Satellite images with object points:
-=-=-

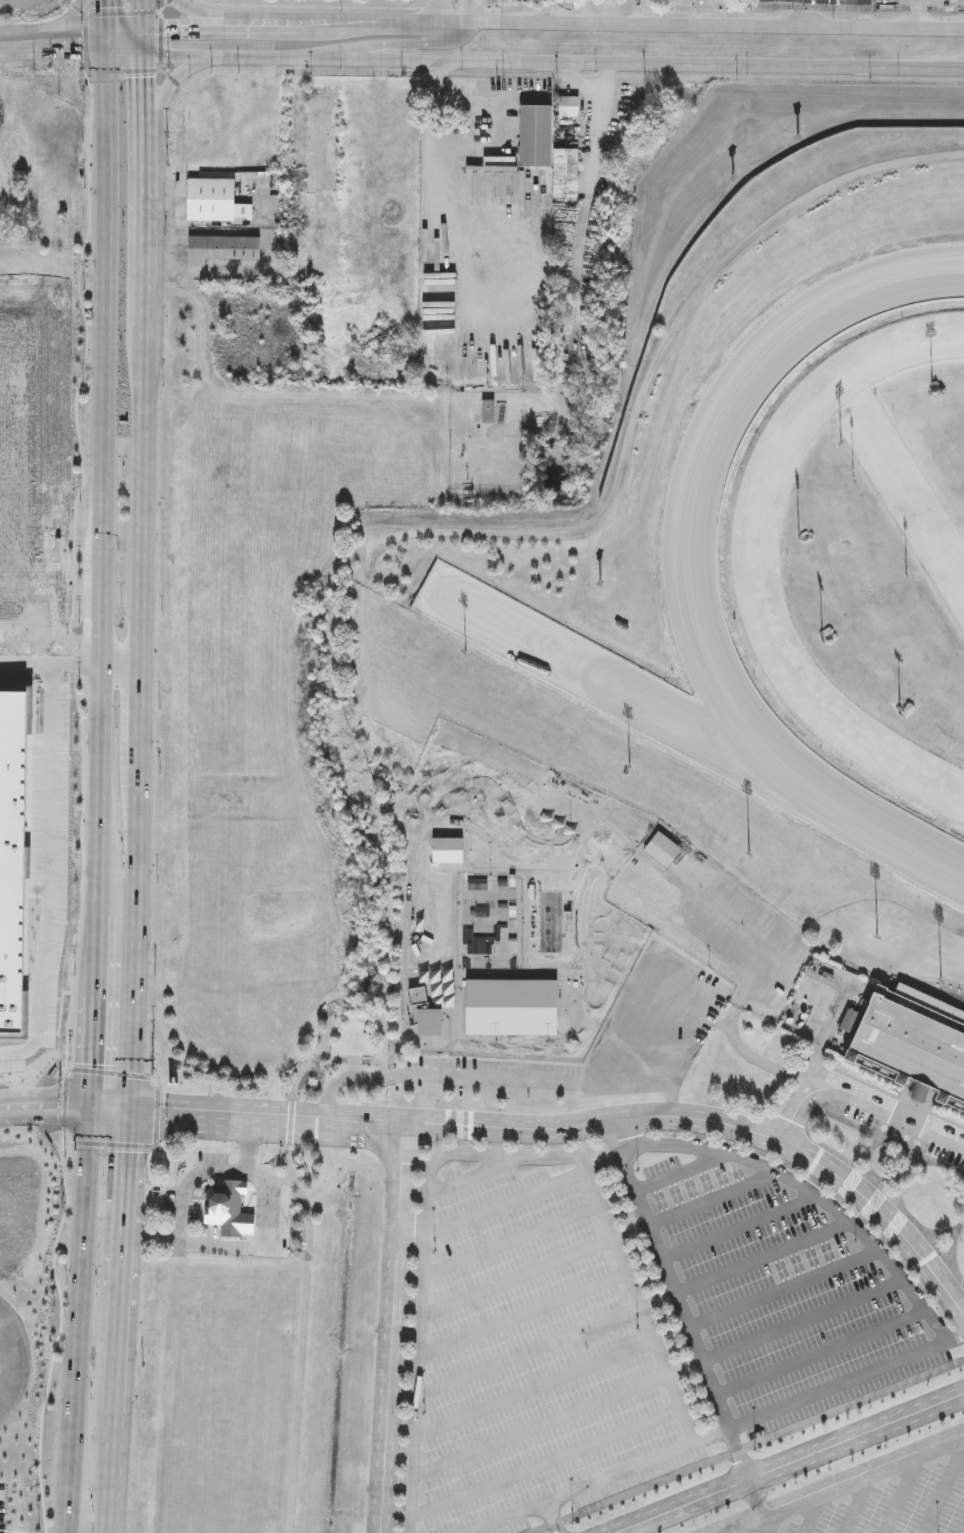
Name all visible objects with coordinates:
road: (433, 11)
road: (473, 11)
building: (611, 11)
road: (124, 13)
road: (798, 13)
road: (144, 14)
road: (297, 15)
road: (105, 21)
road: (553, 23)
road: (52, 29)
traffic signals: (144, 29)
road: (125, 35)
road: (162, 40)
traffic signals: (106, 42)
road: (144, 42)
road: (87, 44)
road: (53, 45)
road: (404, 45)
road: (125, 48)
traffic signals: (145, 55)
road: (554, 63)
road: (125, 72)
road: (173, 84)
road: (145, 93)
building: (570, 108)
building: (549, 152)
building: (324, 154)
road: (441, 176)
road: (145, 180)
building: (216, 202)
building: (224, 249)
road: (146, 277)
building: (336, 283)
building: (345, 303)
building: (488, 412)
road: (106, 479)
track: (807, 570)
road: (74, 571)
road: (52, 662)
road: (141, 719)
building: (11, 851)
building: (665, 851)
road: (52, 873)
building: (490, 886)
road: (883, 900)
road: (955, 929)
park: (495, 973)
road: (885, 979)
building: (436, 1005)
road: (737, 1007)
building: (502, 1010)
road: (99, 1011)
parking lot: (653, 1026)
building: (911, 1043)
road: (751, 1055)
road: (313, 1058)
road: (67, 1068)
road: (110, 1073)
road: (351, 1079)
road: (494, 1079)
road: (642, 1084)
road: (880, 1090)
road: (65, 1101)
road: (46, 1104)
road: (862, 1104)
traffic signals: (93, 1106)
traffic signals: (130, 1112)
road: (210, 1115)
road: (682, 1116)
road: (291, 1122)
road: (807, 1126)
road: (671, 1134)
road: (701, 1137)
road: (64, 1142)
road: (731, 1143)
road: (248, 1146)
road: (145, 1147)
road: (760, 1154)
road: (473, 1155)
parking lot: (946, 1156)
road: (603, 1163)
parking lot: (662, 1166)
road: (788, 1166)
parking lot: (452, 1172)
road: (680, 1173)
road: (477, 1175)
road: (280, 1180)
road: (190, 1181)
road: (815, 1181)
road: (850, 1184)
parking lot: (696, 1187)
parking lot: (487, 1192)
road: (251, 1196)
road: (839, 1198)
road: (818, 1199)
road: (712, 1200)
road: (505, 1204)
road: (873, 1205)
building: (230, 1210)
parking lot: (727, 1213)
road: (863, 1219)
road: (895, 1226)
road: (739, 1228)
road: (631, 1233)
road: (152, 1237)
road: (511, 1240)
road: (884, 1240)
parking lot: (752, 1243)
road: (265, 1250)
road: (763, 1258)
road: (122, 1262)
road: (904, 1264)
parking lot: (771, 1274)
road: (517, 1279)
road: (783, 1289)
road: (922, 1289)
road: (675, 1294)
road: (657, 1301)
parking lot: (793, 1305)
road: (941, 1312)
road: (521, 1315)
road: (81, 1319)
road: (802, 1321)
road: (391, 1328)
road: (303, 1336)
road: (957, 1336)
road: (59, 1337)
parking lot: (811, 1337)
parking lot: (532, 1349)
road: (527, 1352)
road: (821, 1353)
road: (20, 1362)
parking lot: (830, 1368)
road: (684, 1369)
road: (840, 1384)
road: (533, 1389)
parking lot: (850, 1394)
road: (854, 1405)
road: (539, 1427)
road: (711, 1436)
road: (737, 1452)
road: (790, 1463)
road: (544, 1464)
road: (866, 1466)
road: (110, 1472)
road: (647, 1487)
road: (847, 1487)
road: (582, 1488)
road: (944, 1489)
road: (901, 1496)
parking lot: (879, 1498)
parking lot: (920, 1499)
road: (759, 1506)
road: (857, 1506)
parking lot: (953, 1508)
road: (760, 1509)
parking lot: (876, 1509)
road: (812, 1515)
road: (553, 1518)
parking lot: (831, 1518)
road: (726, 1522)
road: (555, 1523)
parking lot: (792, 1528)
road: (540, 1530)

-=-=-

■ The task: In your copy, every entry above must match word for word, and no picture may appear.

■ Your solution:
Name all visible objects with coordinates:
road: (433, 11)
road: (473, 11)
building: (611, 11)
road: (124, 13)
road: (798, 13)
road: (144, 14)
road: (297, 15)
road: (105, 21)
road: (553, 23)
road: (52, 29)
traffic signals: (144, 29)
road: (125, 35)
road: (162, 40)
traffic signals: (106, 42)
road: (144, 42)
road: (87, 44)
road: (53, 45)
road: (404, 45)
road: (125, 48)
traffic signals: (145, 55)
road: (554, 63)
road: (125, 72)
road: (173, 84)
road: (145, 93)
building: (570, 108)
building: (549, 152)
building: (324, 154)
road: (441, 176)
road: (145, 180)
building: (216, 202)
building: (224, 249)
road: (146, 277)
building: (336, 283)
building: (345, 303)
building: (488, 412)
road: (106, 479)
track: (807, 570)
road: (74, 571)
road: (52, 662)
road: (141, 719)
building: (11, 851)
building: (665, 851)
road: (52, 873)
building: (490, 886)
road: (883, 900)
road: (955, 929)
park: (495, 973)
road: (885, 979)
building: (436, 1005)
road: (737, 1007)
building: (502, 1010)
road: (99, 1011)
parking lot: (653, 1026)
building: (911, 1043)
road: (751, 1055)
road: (313, 1058)
road: (67, 1068)
road: (110, 1073)
road: (351, 1079)
road: (494, 1079)
road: (642, 1084)
road: (880, 1090)
road: (65, 1101)
road: (46, 1104)
road: (862, 1104)
traffic signals: (93, 1106)
traffic signals: (130, 1112)
road: (210, 1115)
road: (682, 1116)
road: (291, 1122)
road: (807, 1126)
road: (671, 1134)
road: (701, 1137)
road: (64, 1142)
road: (731, 1143)
road: (248, 1146)
road: (145, 1147)
road: (760, 1154)
road: (473, 1155)
parking lot: (946, 1156)
road: (603, 1163)
parking lot: (662, 1166)
road: (788, 1166)
parking lot: (452, 1172)
road: (680, 1173)
road: (477, 1175)
road: (280, 1180)
road: (190, 1181)
road: (815, 1181)
road: (850, 1184)
parking lot: (696, 1187)
parking lot: (487, 1192)
road: (251, 1196)
road: (839, 1198)
road: (818, 1199)
road: (712, 1200)
road: (505, 1204)
road: (873, 1205)
building: (230, 1210)
parking lot: (727, 1213)
road: (863, 1219)
road: (895, 1226)
road: (739, 1228)
road: (631, 1233)
road: (152, 1237)
road: (511, 1240)
road: (884, 1240)
parking lot: (752, 1243)
road: (265, 1250)
road: (763, 1258)
road: (122, 1262)
road: (904, 1264)
parking lot: (771, 1274)
road: (517, 1279)
road: (783, 1289)
road: (922, 1289)
road: (675, 1294)
road: (657, 1301)
parking lot: (793, 1305)
road: (941, 1312)
road: (521, 1315)
road: (81, 1319)
road: (802, 1321)
road: (391, 1328)
road: (303, 1336)
road: (957, 1336)
road: (59, 1337)
parking lot: (811, 1337)
parking lot: (532, 1349)
road: (527, 1352)
road: (821, 1353)
road: (20, 1362)
parking lot: (830, 1368)
road: (684, 1369)
road: (840, 1384)
road: (533, 1389)
parking lot: (850, 1394)
road: (854, 1405)
road: (539, 1427)
road: (711, 1436)
road: (737, 1452)
road: (790, 1463)
road: (544, 1464)
road: (866, 1466)
road: (110, 1472)
road: (647, 1487)
road: (847, 1487)
road: (582, 1488)
road: (944, 1489)
road: (901, 1496)
parking lot: (879, 1498)
parking lot: (920, 1499)
road: (759, 1506)
road: (857, 1506)
parking lot: (953, 1508)
road: (760, 1509)
parking lot: (876, 1509)
road: (812, 1515)
road: (553, 1518)
parking lot: (831, 1518)
road: (726, 1522)
road: (555, 1523)
parking lot: (792, 1528)
road: (540, 1530)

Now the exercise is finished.